====== EXERCISE MATERIAL ======

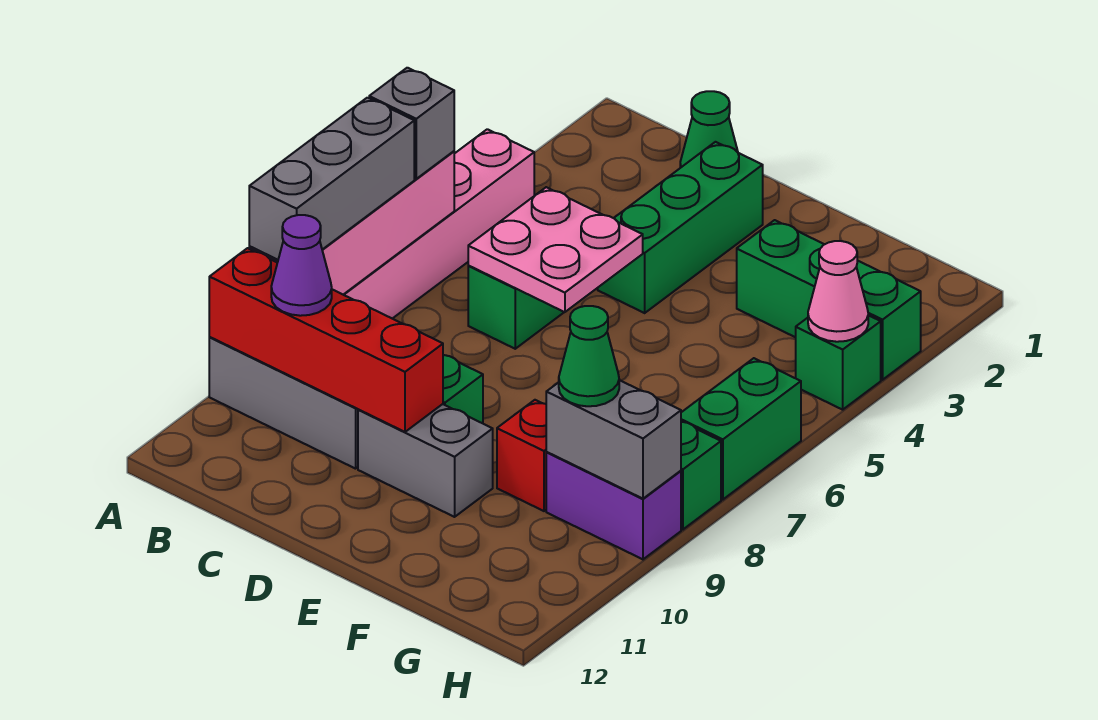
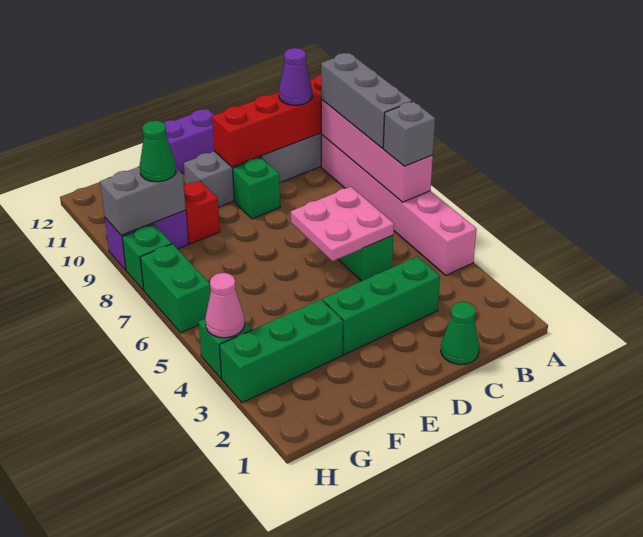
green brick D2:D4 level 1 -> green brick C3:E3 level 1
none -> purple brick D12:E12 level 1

======
====== EXERCISE MATERIAL ======

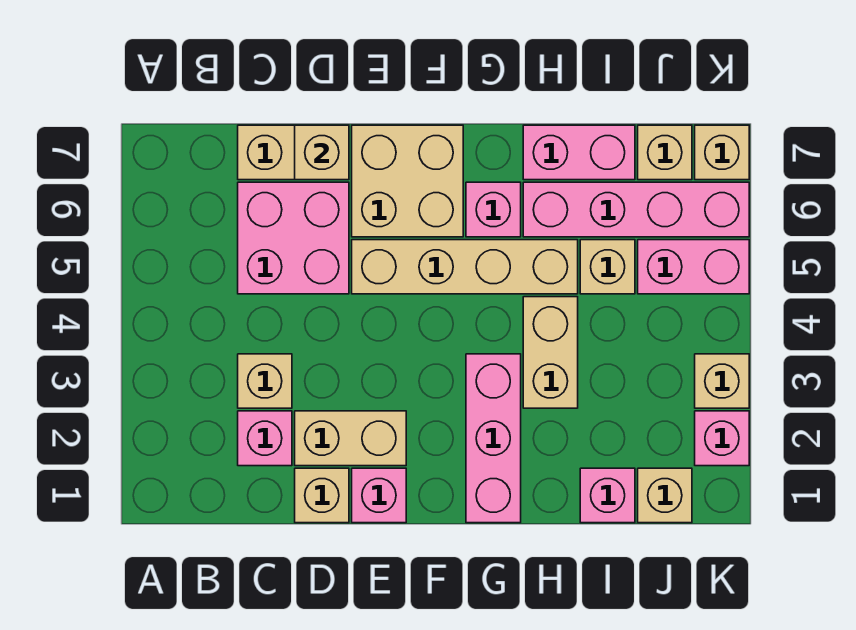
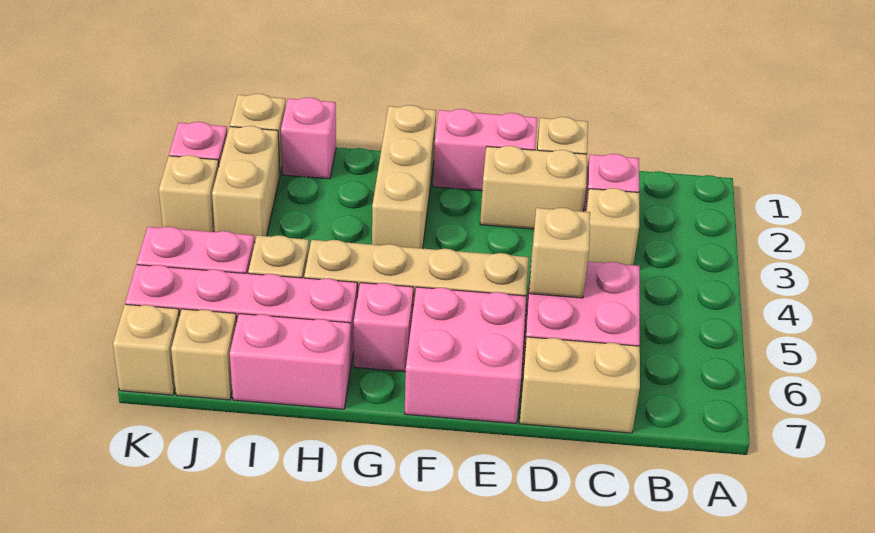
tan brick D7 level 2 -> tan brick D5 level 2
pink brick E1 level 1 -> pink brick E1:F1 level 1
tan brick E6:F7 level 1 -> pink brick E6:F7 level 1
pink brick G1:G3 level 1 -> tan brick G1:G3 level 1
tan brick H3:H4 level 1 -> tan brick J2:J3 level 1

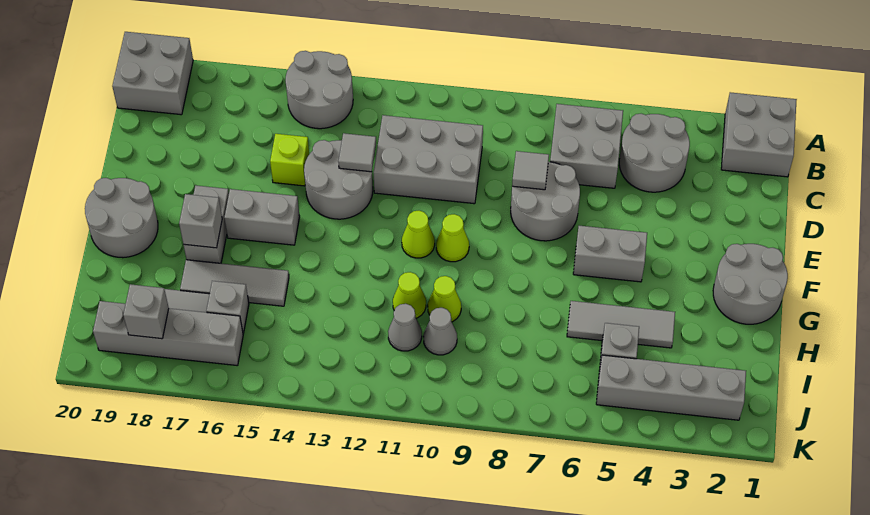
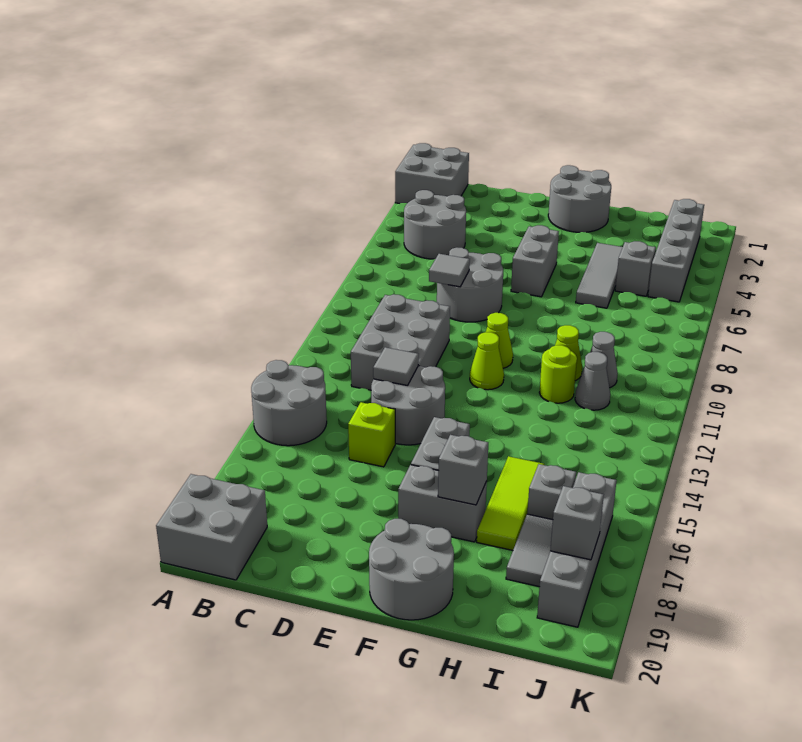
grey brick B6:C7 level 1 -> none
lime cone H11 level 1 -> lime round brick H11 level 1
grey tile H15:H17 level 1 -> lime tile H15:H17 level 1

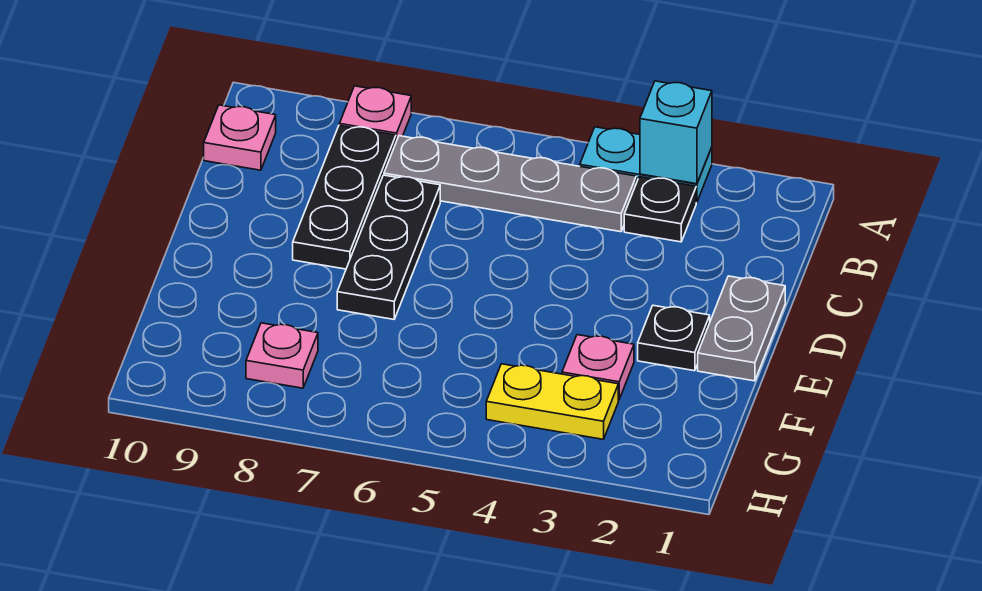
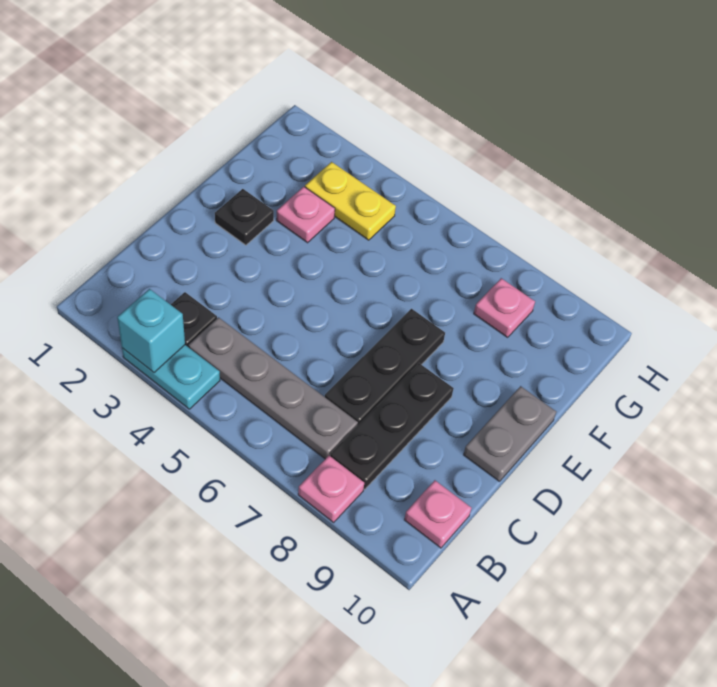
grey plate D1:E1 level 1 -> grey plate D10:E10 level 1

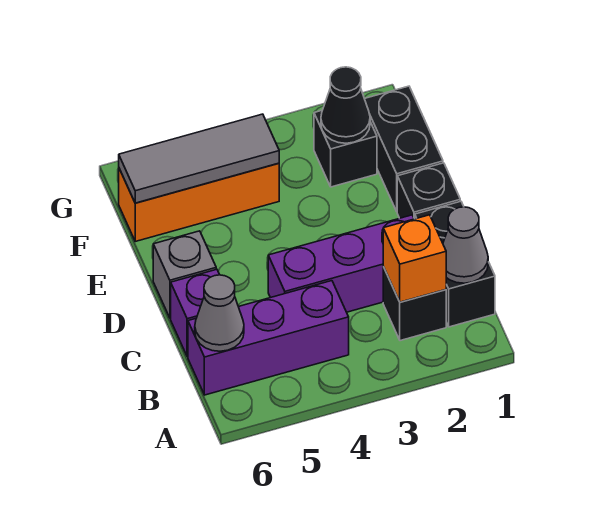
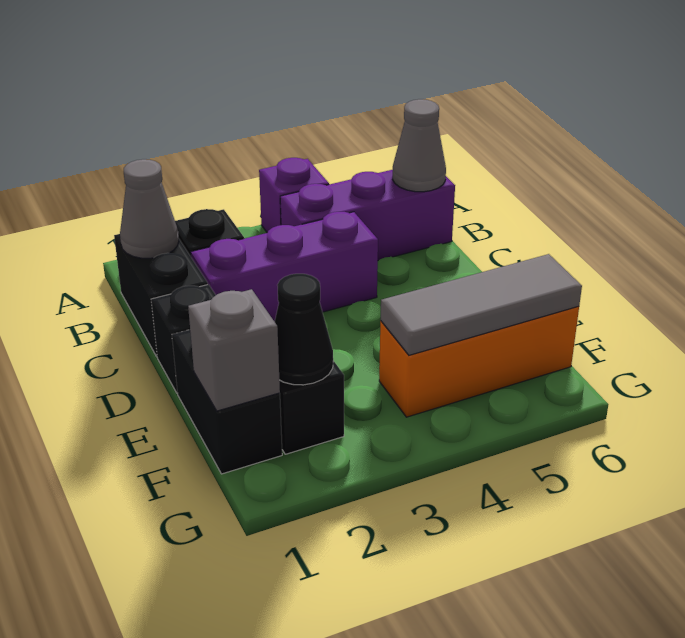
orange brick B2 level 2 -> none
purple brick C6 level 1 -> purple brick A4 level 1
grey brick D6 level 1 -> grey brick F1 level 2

======

→ **TASK OBJECTIVE**
Set down again, word for word, every line from the one with "tan brick E6:F7" to the one with "grey brick D6" in the entries above, and omit the pictures.

→ **SOLUTION TO THIS TASK**
tan brick E6:F7 level 1 -> pink brick E6:F7 level 1
pink brick G1:G3 level 1 -> tan brick G1:G3 level 1
tan brick H3:H4 level 1 -> tan brick J2:J3 level 1

grey brick B6:C7 level 1 -> none
lime cone H11 level 1 -> lime round brick H11 level 1
grey tile H15:H17 level 1 -> lime tile H15:H17 level 1

grey plate D1:E1 level 1 -> grey plate D10:E10 level 1

orange brick B2 level 2 -> none
purple brick C6 level 1 -> purple brick A4 level 1
grey brick D6 level 1 -> grey brick F1 level 2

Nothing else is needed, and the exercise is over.